Exercise brief: There is material below. Print exactly the lines starting at the line with "J1 pin 1: GND -> IN" and ending at the line with "R1: 27k (IN, U5/PB2) -> 27k (3V3, IN)", ends included, and no others.

Material provided:
+===+

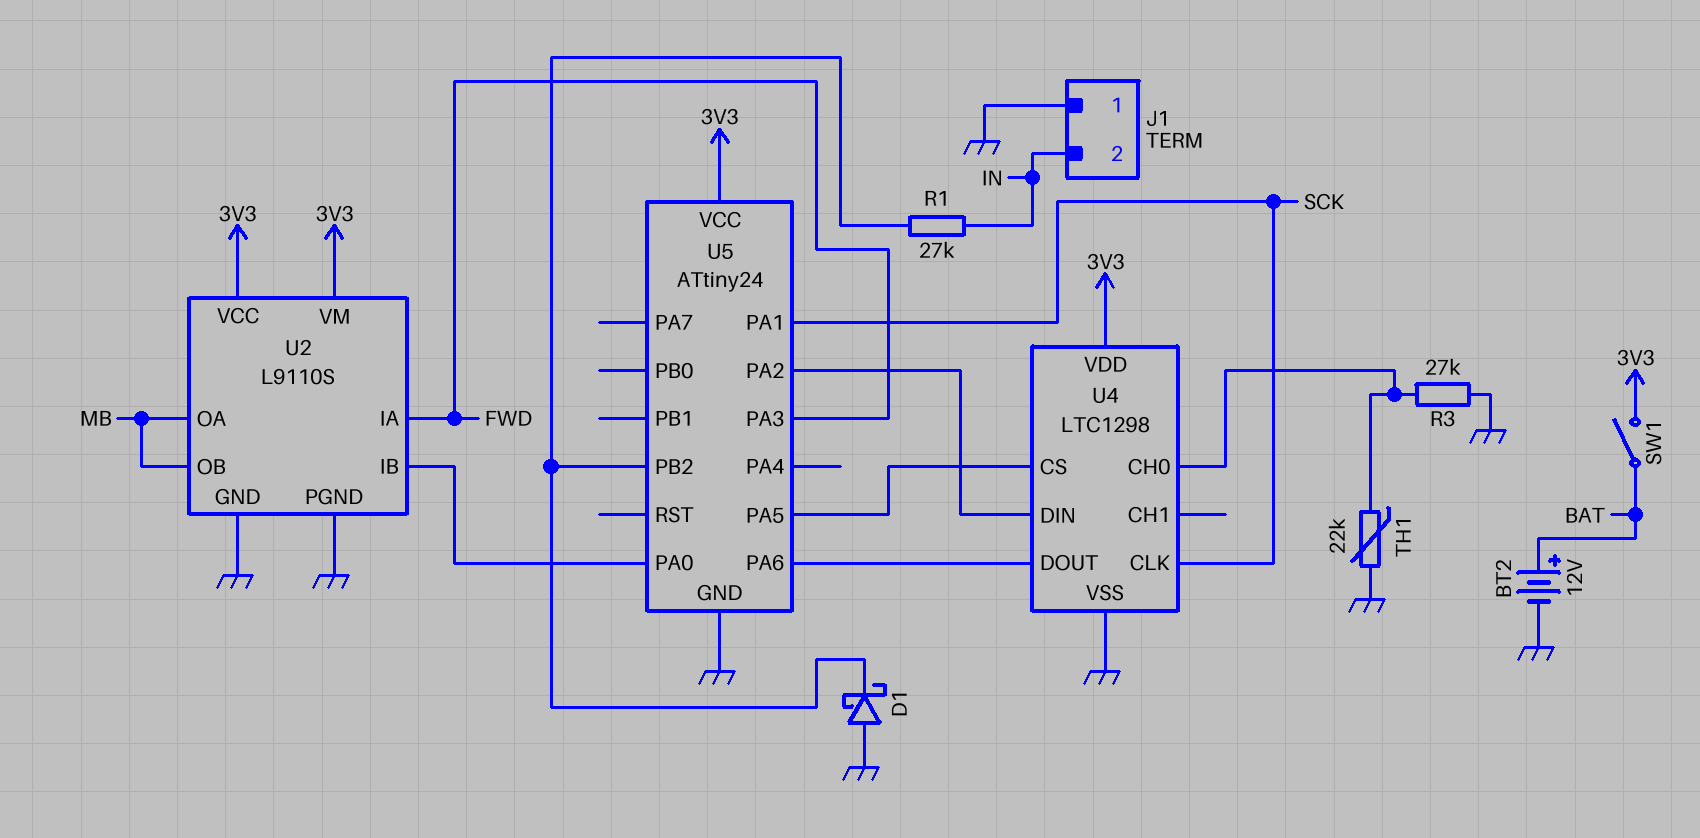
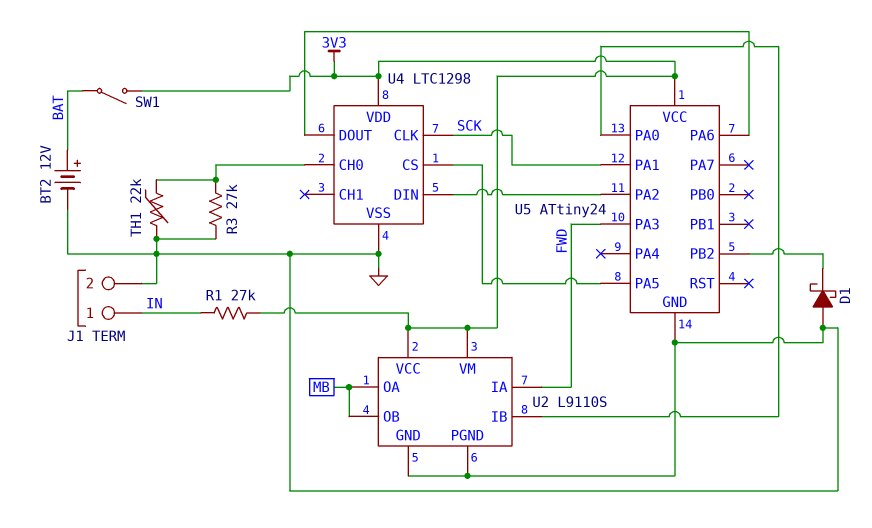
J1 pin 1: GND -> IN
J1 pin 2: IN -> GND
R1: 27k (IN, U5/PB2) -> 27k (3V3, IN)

+===+

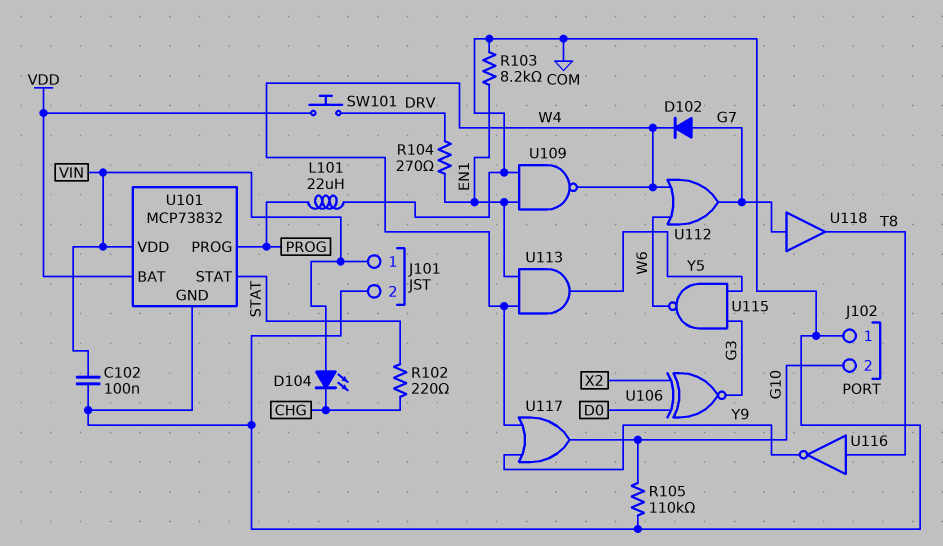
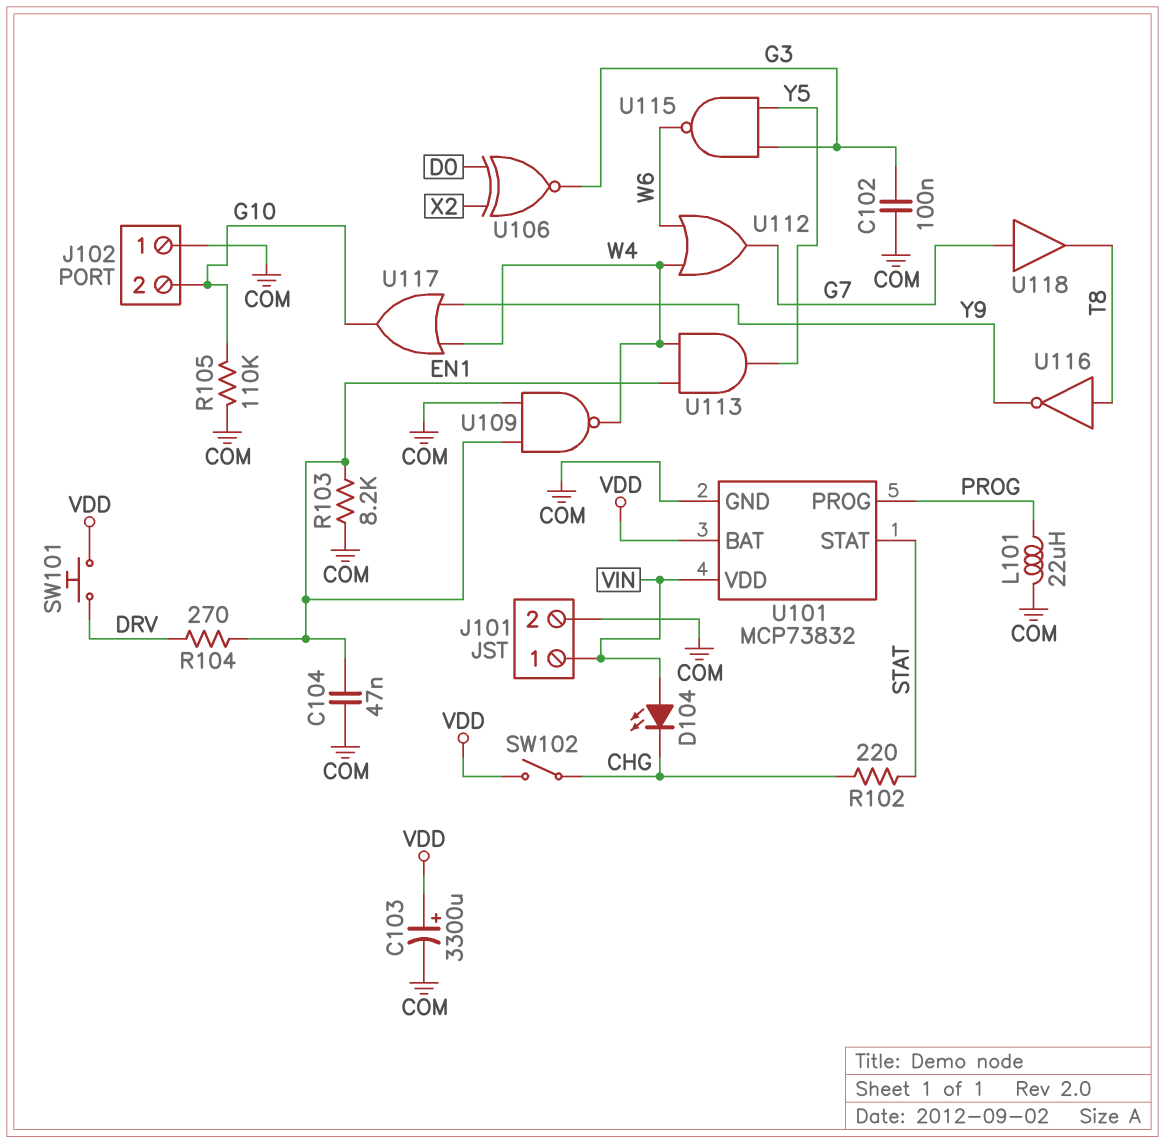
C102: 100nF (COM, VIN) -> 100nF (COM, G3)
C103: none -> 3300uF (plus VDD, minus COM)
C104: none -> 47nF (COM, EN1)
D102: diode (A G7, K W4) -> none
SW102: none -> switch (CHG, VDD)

+===+

Exercise answer:
J1 pin 1: GND -> IN
J1 pin 2: IN -> GND
R1: 27k (IN, U5/PB2) -> 27k (3V3, IN)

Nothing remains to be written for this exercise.